In the records below, turn the part that opens with the line containing "Is the position of matte" and closes with the line containing "Yes, it is in" into a numbered list, leaving out any blank lines.

--- begin ---

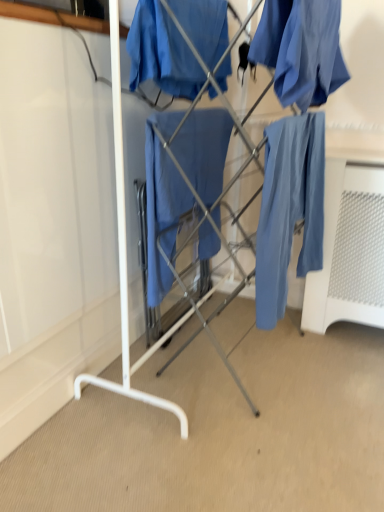
What is the approximate width of matte blue fabric at center?

It is 24.05 inches.

Measure the distance between matte blue fabric at center, the 2th clothing viewed from the right, and camera.

The distance of matte blue fabric at center, the 2th clothing viewed from the right, from camera is 4.02 feet.

Image resolution: width=384 pixels, height=512 pixels. What do you see at coordinates (289, 209) in the screenshot?
I see `matte blue pants at right` at bounding box center [289, 209].

Measure the distance between point (205, 130) and camera.

5.43 feet.

In order to click on matte blue fabric at center in this screenshot , I will do `click(126, 257)`.

Identify the location of cloak lying below the matte blue fabric at upper right, which ranks as the 1th clothing in right-to-left order (from the image's perspective). The height and width of the screenshot is (512, 384). (162, 201).

Is matte blue fabric at upper right, marked as the second clothing in a left-to-right arrangement, wider than matte blue fabric at center?

Correct, the width of matte blue fabric at upper right, marked as the second clothing in a left-to-right arrangement, exceeds that of matte blue fabric at center.

Does point (280, 69) lie behind point (173, 245)?

No, it is not.

Are matte blue fabric at upper right, which ranks as the 1th clothing in right-to-left order, and matte blue fabric at center beside each other?

There is a gap between matte blue fabric at upper right, which ranks as the 1th clothing in right-to-left order, and matte blue fabric at center.

Is the depth of matte blue fabric at center, the first clothing from the left, greater than that of matte blue fabric at upper right, marked as the second clothing in a left-to-right arrangement?

That is True.

From the image's perspective, which is above, matte blue fabric at center, the 2th clothing viewed from the right, or matte blue fabric at upper right, marked as the second clothing in a left-to-right arrangement?

matte blue fabric at center, the 2th clothing viewed from the right, from the image's perspective.

Based on their sizes in the image, would you say matte blue fabric at center, the first clothing from the left, is bigger or smaller than matte blue fabric at upper right, marked as the second clothing in a left-to-right arrangement?

Clearly, matte blue fabric at center, the first clothing from the left, is smaller in size than matte blue fabric at upper right, marked as the second clothing in a left-to-right arrangement.

Identify the location of clothing positioned vertically above the matte blue fabric at upper right, which ranks as the 1th clothing in right-to-left order (from a real-world perspective). The width and height of the screenshot is (384, 512). (161, 53).

Considering the sizes of objects matte blue fabric at center and matte blue fabric at upper right, which ranks as the 1th clothing in right-to-left order, in the image provided, who is wider, matte blue fabric at center or matte blue fabric at upper right, which ranks as the 1th clothing in right-to-left order,?

Wider between the two is matte blue fabric at center.

Is matte blue fabric at center inside the boundaries of matte blue fabric at upper right, which ranks as the 1th clothing in right-to-left order, or outside?

matte blue fabric at center is not inside matte blue fabric at upper right, which ranks as the 1th clothing in right-to-left order, it's outside.

In the image, is matte blue fabric at center on the left side or the right side of matte blue fabric at upper right, which ranks as the 1th clothing in right-to-left order?

Based on their positions, matte blue fabric at center is located to the left of matte blue fabric at upper right, which ranks as the 1th clothing in right-to-left order.

At what (x,y) coordinates should I click in order to perform the action: click on cloak that appears behind the matte blue fabric at center. Please return your answer as a coordinate pair (x, y). The width and height of the screenshot is (384, 512). Looking at the image, I should click on (162, 201).

From the image's perspective, is matte blue fabric at center under matte blue fabric at center?

Incorrect, from the image's perspective, matte blue fabric at center is higher than matte blue fabric at center.

Is matte blue fabric at center at the right side of matte blue fabric at center?

Yes, matte blue fabric at center is to the right of matte blue fabric at center.

Which object is closer to the camera taking this photo, matte blue fabric at center or matte blue fabric at center?

matte blue fabric at center is in front.

Would you say matte blue fabric at center is inside or outside matte blue pants at right?

matte blue fabric at center is outside matte blue pants at right.

Can you confirm if matte blue fabric at center is wider than matte blue pants at right?

Correct, the width of matte blue fabric at center exceeds that of matte blue pants at right.

Is the position of matte blue fabric at center less distant than that of matte blue pants at right?

Yes, it is in front of matte blue pants at right.

Looking at this image, what's the angular difference between matte blue fabric at center and matte blue pants at right's facing directions?

The facing directions of matte blue fabric at center and matte blue pants at right are 87.8 degrees apart.

From the image's perspective, which is below, matte blue fabric at upper right, marked as the second clothing in a left-to-right arrangement, or matte blue fabric at center, the first clothing from the left?

From the image's view, matte blue fabric at upper right, marked as the second clothing in a left-to-right arrangement, is below.

Between matte blue fabric at upper right, marked as the second clothing in a left-to-right arrangement, and matte blue fabric at center, the 2th clothing viewed from the right, which one is positioned in front?

matte blue fabric at upper right, marked as the second clothing in a left-to-right arrangement, is closer to the camera.

Are matte blue fabric at upper right, which ranks as the 1th clothing in right-to-left order, and matte blue fabric at center, the 2th clothing viewed from the right, far apart?

Actually, matte blue fabric at upper right, which ranks as the 1th clothing in right-to-left order, and matte blue fabric at center, the 2th clothing viewed from the right, are a little close together.

Who is shorter, matte blue fabric at upper right, which ranks as the 1th clothing in right-to-left order, or matte blue fabric at center, the 2th clothing viewed from the right?

matte blue fabric at upper right, which ranks as the 1th clothing in right-to-left order.

Is matte blue fabric at center not close to matte blue fabric at center, the 2th clothing viewed from the right?

They are positioned close to each other.

Is matte blue fabric at center aimed at matte blue fabric at center, the first clothing from the left?

No, matte blue fabric at center is not oriented towards matte blue fabric at center, the first clothing from the left.

Which object is wider, matte blue fabric at center or matte blue fabric at center, the first clothing from the left?

matte blue fabric at center.

Where is `cloak behind the matte blue fabric at upper right, which ranks as the 1th clothing in right-to-left order`? cloak behind the matte blue fabric at upper right, which ranks as the 1th clothing in right-to-left order is located at coordinates (162, 201).

You are a GUI agent. You are given a task and a screenshot of the screen. Output one action in this format:
    pyautogui.click(x=<x>, y=<y>)
    Task: Click on the clothing located in front of the matte blue fabric at center, the 2th clothing viewed from the right
    Image resolution: width=384 pixels, height=512 pixels.
    Given the screenshot: What is the action you would take?
    pyautogui.click(x=301, y=49)

Estimate the real-world distances between objects in this image. Which object is closer to matte blue fabric at center, the 2th clothing viewed from the right, matte blue pants at right or matte blue fabric at upper right, which ranks as the 1th clothing in right-to-left order?

Based on the image, matte blue fabric at upper right, which ranks as the 1th clothing in right-to-left order, appears to be nearer to matte blue fabric at center, the 2th clothing viewed from the right.

Estimate the real-world distances between objects in this image. Which object is further from matte blue pants at right, matte blue fabric at upper right, which ranks as the 1th clothing in right-to-left order, or matte blue fabric at center?

Among the two, matte blue fabric at center is located further to matte blue pants at right.

Looking at the image, which one is located further to matte blue pants at right, matte blue fabric at center or matte blue fabric at center?

The object further to matte blue pants at right is matte blue fabric at center.

From the image, which object appears to be farther from matte blue pants at right, matte blue fabric at center, the first clothing from the left, or matte blue fabric at upper right, which ranks as the 1th clothing in right-to-left order?

matte blue fabric at center, the first clothing from the left, lies further to matte blue pants at right than the other object.

Based on their spatial positions, is matte blue fabric at center or matte blue fabric at center, the first clothing from the left, further from matte blue pants at right?

matte blue fabric at center, the first clothing from the left, is positioned further to the anchor matte blue pants at right.

Consider the image. When comparing their distances from matte blue fabric at center, does matte blue fabric at center or matte blue pants at right seem further?

matte blue pants at right.

When comparing their distances from matte blue pants at right, does matte blue fabric at center or matte blue fabric at upper right, marked as the second clothing in a left-to-right arrangement, seem further?

matte blue fabric at center lies further to matte blue pants at right than the other object.

Estimate the real-world distances between objects in this image. Which object is closer to matte blue fabric at center, matte blue fabric at center, the first clothing from the left, or matte blue pants at right?

matte blue fabric at center, the first clothing from the left, lies closer to matte blue fabric at center than the other object.

You are a GUI agent. You are given a task and a screenshot of the screen. Output one action in this format:
    pyautogui.click(x=<x>, y=<y>)
    Task: Click on the furniture between matte blue fabric at upper right, which ranks as the 1th clothing in right-to-left order, and matte blue fabric at center, in the vertical direction
    
    Given the screenshot: What is the action you would take?
    pyautogui.click(x=126, y=257)

At what (x,y) coordinates should I click in order to perform the action: click on furniture between matte blue fabric at center, the 2th clothing viewed from the right, and matte blue pants at right vertically. Please return your answer as a coordinate pair (x, y). Looking at the image, I should click on (126, 257).

Identify the location of clothing between matte blue fabric at center, the first clothing from the left, and matte blue fabric at center vertically. This screenshot has height=512, width=384. (301, 49).

Find the location of a particular element. This screenshot has height=512, width=384. clothing between matte blue fabric at center, the 2th clothing viewed from the right, and matte blue pants at right in the up-down direction is located at coordinates (301, 49).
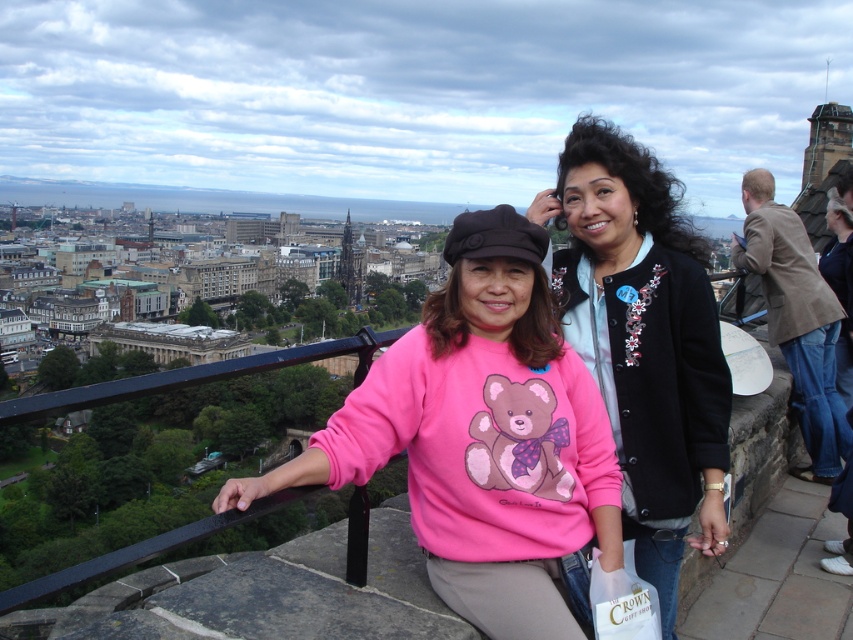
Question: Which point is closer to the camera?

Choices:
 (A) black matte jacket at center
 (B) pink fleece sweater at center

Answer: (B)

Question: Which object is farther from the camera taking this photo?

Choices:
 (A) brown leather jacket at upper right
 (B) pink fleece sweater at center
 (C) black matte jacket at center

Answer: (A)

Question: Does pink fleece sweater at center lie behind black matte jacket at center?

Choices:
 (A) yes
 (B) no

Answer: (B)

Question: Estimate the real-world distances between objects in this image. Which object is farther from the brown leather jacket at upper right?

Choices:
 (A) pink fleece sweater at center
 (B) black matte jacket at center

Answer: (A)

Question: Does black matte jacket at center have a greater width compared to brown leather jacket at upper right?

Choices:
 (A) yes
 (B) no

Answer: (A)

Question: Is pink fleece sweater at center smaller than black matte jacket at center?

Choices:
 (A) yes
 (B) no

Answer: (B)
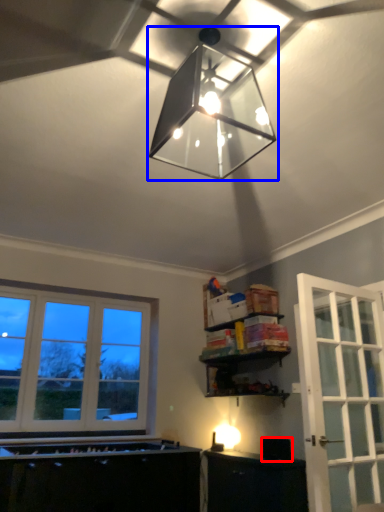
Question: Which object appears closest to the camera in this image, appliance (highlighted by a red box) or lamp (highlighted by a blue box)?

Choices:
 (A) appliance
 (B) lamp

Answer: (B)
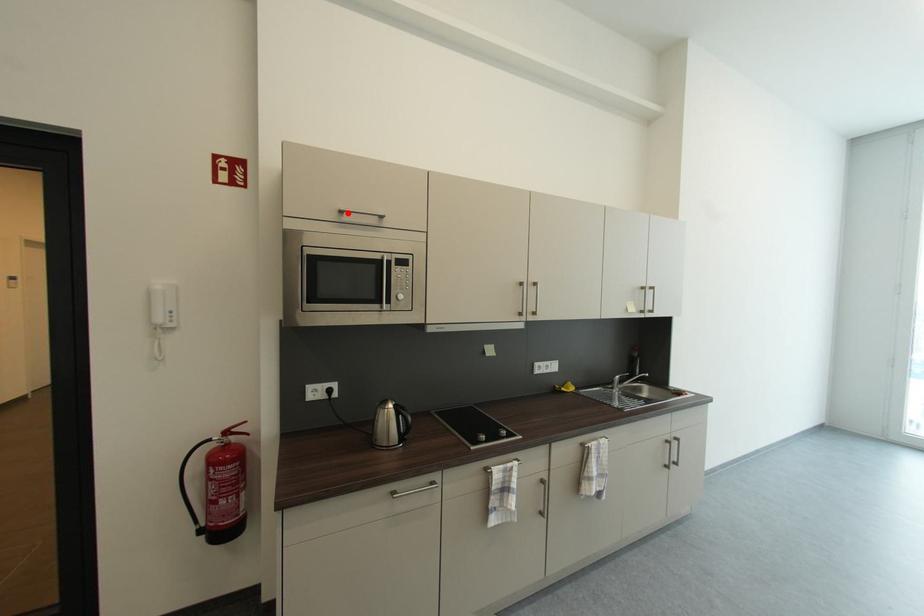
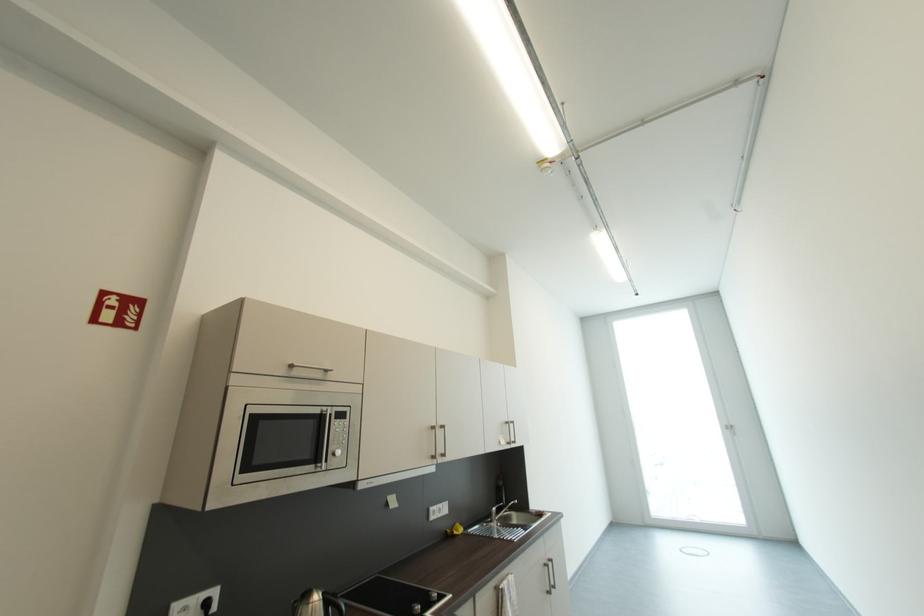
In the second image, find the point that corresponds to the highlighted location in the first image.

(298, 368)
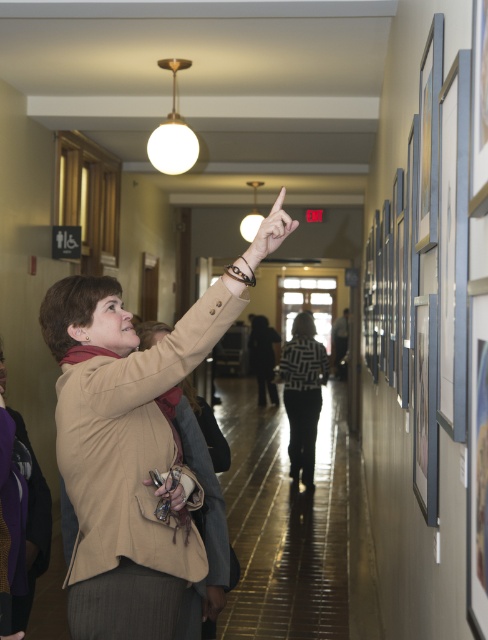
You are an artist visiting an art gallery. You notice two items in the scene described in the image. The first is the beige fabric coat at upper left, and the second is the matte brown purse at upper center. Which of these two items is wider?

The beige fabric coat at upper left is wider than the matte brown purse at upper center, as stated in the objects description that the coat surpasses the purse in width.

You are an artist visiting an art gallery and see the matte skin hand at upper center and the matte brown purse at upper center. Which object is wider?

The matte skin hand at upper center is wider than the matte brown purse at upper center.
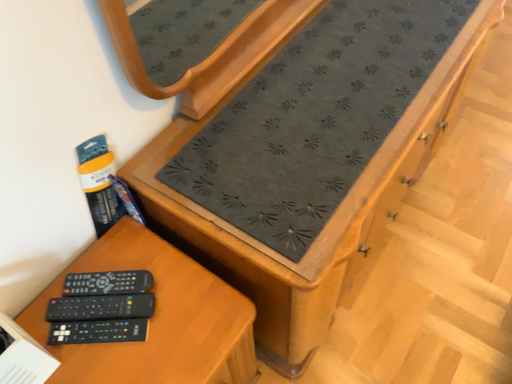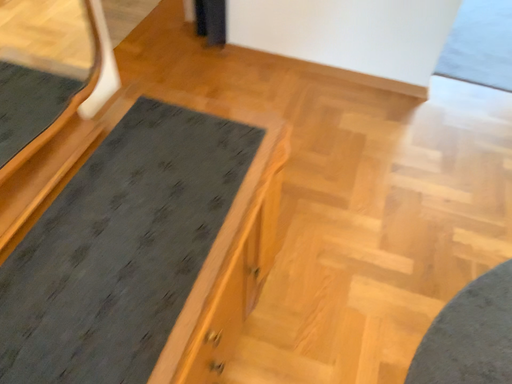
Question: Which way did the camera rotate in the video?

Choices:
 (A) rotated left
 (B) rotated right

Answer: (B)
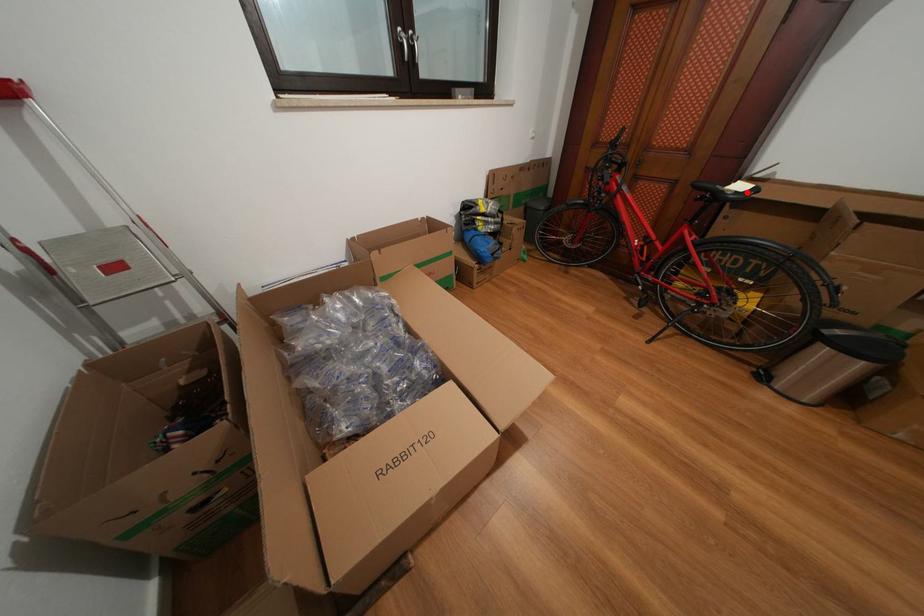
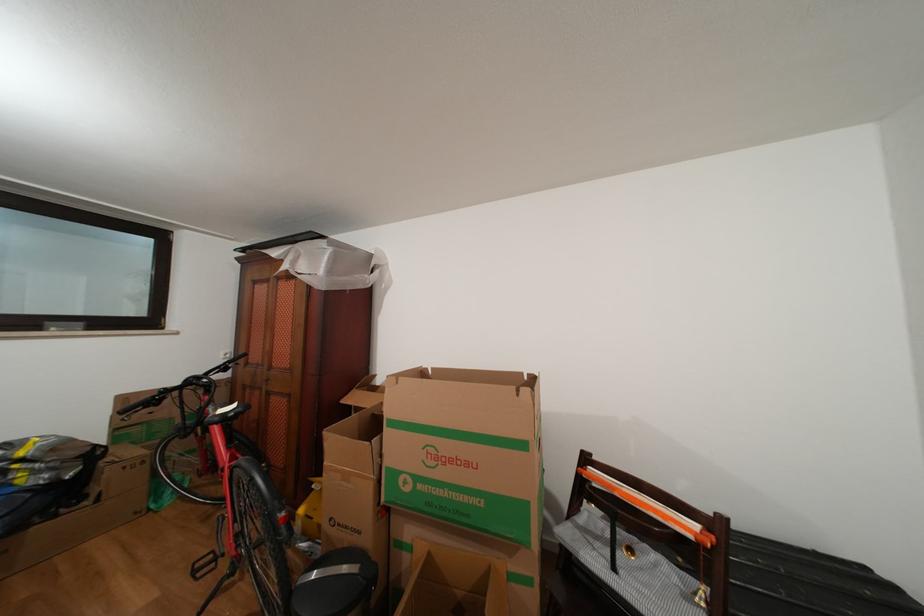
In the second image, find the point that corresponds to the highlighted location in the first image.

(237, 413)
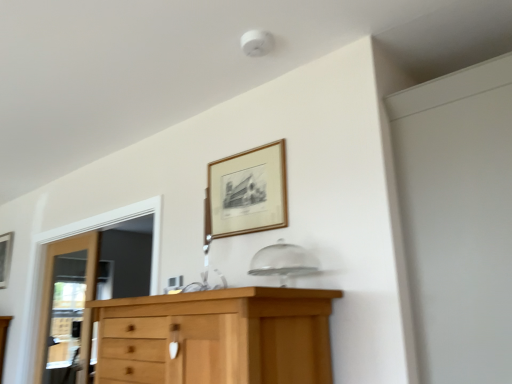
Question: Is the position of white matte screen door at upper right less distant than that of wooden picture frame at upper center, acting as the 2th picture frame starting from the bottom?

Choices:
 (A) yes
 (B) no

Answer: (A)

Question: Can you confirm if white matte screen door at upper right is smaller than wooden picture frame at upper center, acting as the 2th picture frame starting from the back?

Choices:
 (A) yes
 (B) no

Answer: (B)

Question: From the image's perspective, is white matte screen door at upper right located beneath wooden picture frame at upper center, acting as the 2th picture frame starting from the back?

Choices:
 (A) no
 (B) yes

Answer: (B)

Question: From the image's perspective, is white matte screen door at upper right over wooden picture frame at upper center, acting as the 2th picture frame starting from the back?

Choices:
 (A) no
 (B) yes

Answer: (A)

Question: Is white matte screen door at upper right positioned behind wooden picture frame at upper center, acting as the 2th picture frame starting from the bottom?

Choices:
 (A) yes
 (B) no

Answer: (B)

Question: Does white matte screen door at upper right contain wooden picture frame at upper center, acting as the 2th picture frame starting from the bottom?

Choices:
 (A) yes
 (B) no

Answer: (B)

Question: Considering the relative sizes of wooden picture frame at upper center, acting as the 2th picture frame starting from the back, and wooden picture frame at left, which appears as the 1th picture frame when viewed from the left, in the image provided, is wooden picture frame at upper center, acting as the 2th picture frame starting from the back, shorter than wooden picture frame at left, which appears as the 1th picture frame when viewed from the left,?

Choices:
 (A) no
 (B) yes

Answer: (B)

Question: From a real-world perspective, is wooden picture frame at upper center, the 1th picture frame from the top, located higher than wooden picture frame at left, which is the first picture frame in bottom-to-top order?

Choices:
 (A) no
 (B) yes

Answer: (B)

Question: Is wooden picture frame at upper center, acting as the 2th picture frame starting from the bottom, further to camera compared to wooden picture frame at left, which appears as the second picture frame when viewed from the front?

Choices:
 (A) yes
 (B) no

Answer: (B)

Question: Is wooden picture frame at upper center, which is the 1th picture frame in front-to-back order, taller than wooden picture frame at left, which appears as the 1th picture frame when viewed from the left?

Choices:
 (A) yes
 (B) no

Answer: (B)

Question: Is wooden picture frame at upper center, acting as the 2th picture frame starting from the left, to the right of wooden picture frame at left, which appears as the second picture frame when viewed from the front, from the viewer's perspective?

Choices:
 (A) yes
 (B) no

Answer: (A)

Question: Is wooden picture frame at upper center, the 1th picture frame from the top, outside of wooden picture frame at left, positioned as the 2th picture frame in top-to-bottom order?

Choices:
 (A) no
 (B) yes

Answer: (B)

Question: Is wooden picture frame at upper center, acting as the 2th picture frame starting from the back, outside of white matte screen door at upper right?

Choices:
 (A) yes
 (B) no

Answer: (A)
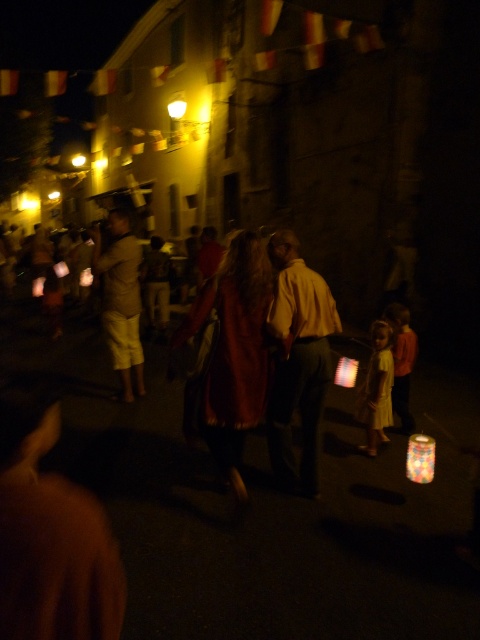
You are a delivery robot with a width of 12 inches. You need to pass between the velvet red coat at center and the yellow matte shirt at center. Is there enough space for you to move through?

The distance between the velvet red coat at center and the yellow matte shirt at center is 13.12 inches, so the robot can pass through as it is wider than the robot.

--- end ---

▸ SOLUTION TO THIS PROBLEM:
1. Is the position of matte blue fabric at center less distant than that of matte blue pants at right?
2. Yes, it is in front of matte blue pants at right.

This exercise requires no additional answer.